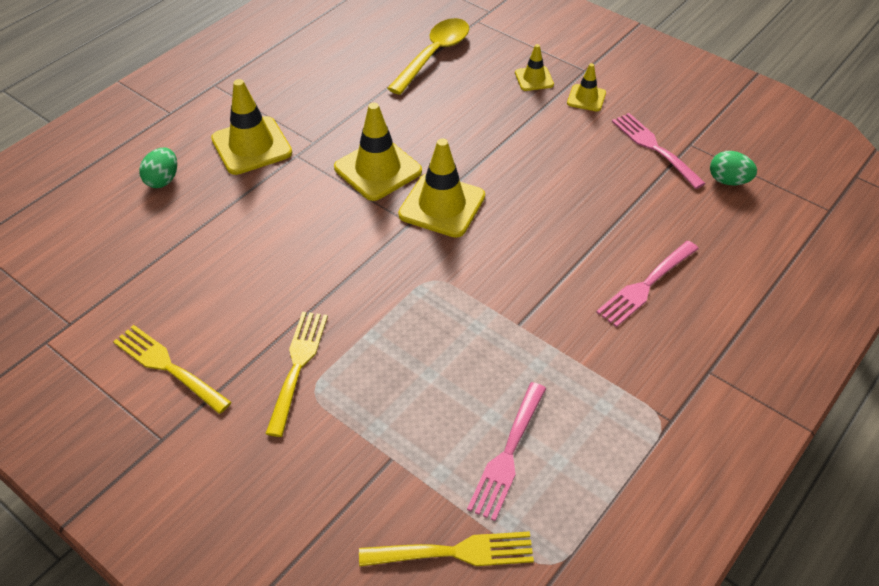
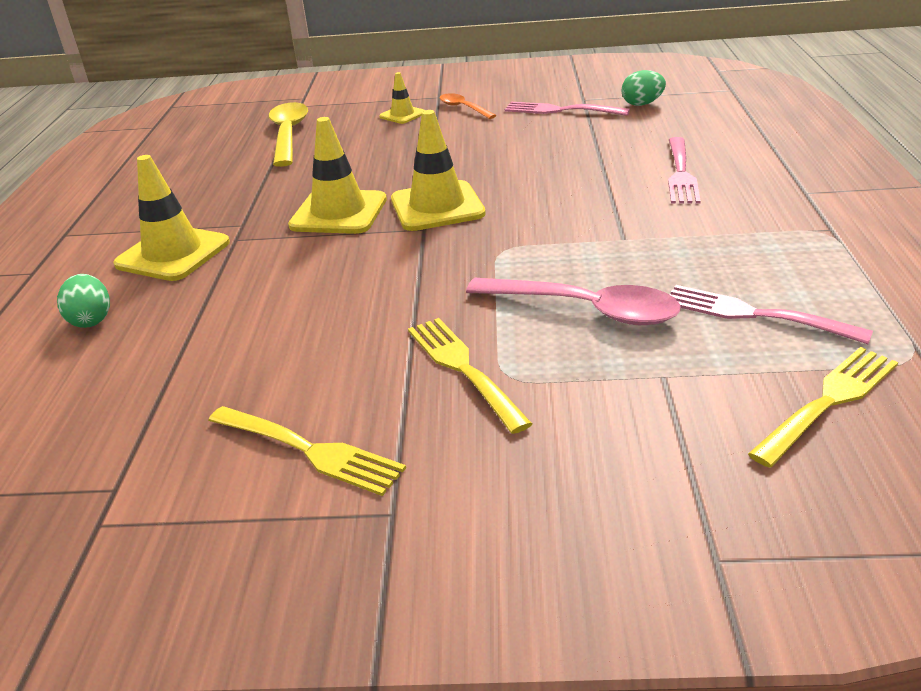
camera: 35 degrees left, 15 degrees down
yellow fork [113,325,231,414] -> yellow fork turned 150 degrees counterclockwise [208,406,406,496]
pink fork [467,382,546,521] -> pink fork turned 135 degrees clockwise [669,285,873,344]
yellow traffic cone [567,63,606,111] -> orange spoon [440,93,497,119]
none -> pink spoon [466,278,681,325]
------------------------------------
▶ _Task goal_:
Keep the pictures out of the copy and return the rest of the data above exactly.

▶ _Solution to this exercise_:
camera: 35 degrees left, 15 degrees down
yellow fork [113,325,231,414] -> yellow fork turned 150 degrees counterclockwise [208,406,406,496]
pink fork [467,382,546,521] -> pink fork turned 135 degrees clockwise [669,285,873,344]
yellow traffic cone [567,63,606,111] -> orange spoon [440,93,497,119]
none -> pink spoon [466,278,681,325]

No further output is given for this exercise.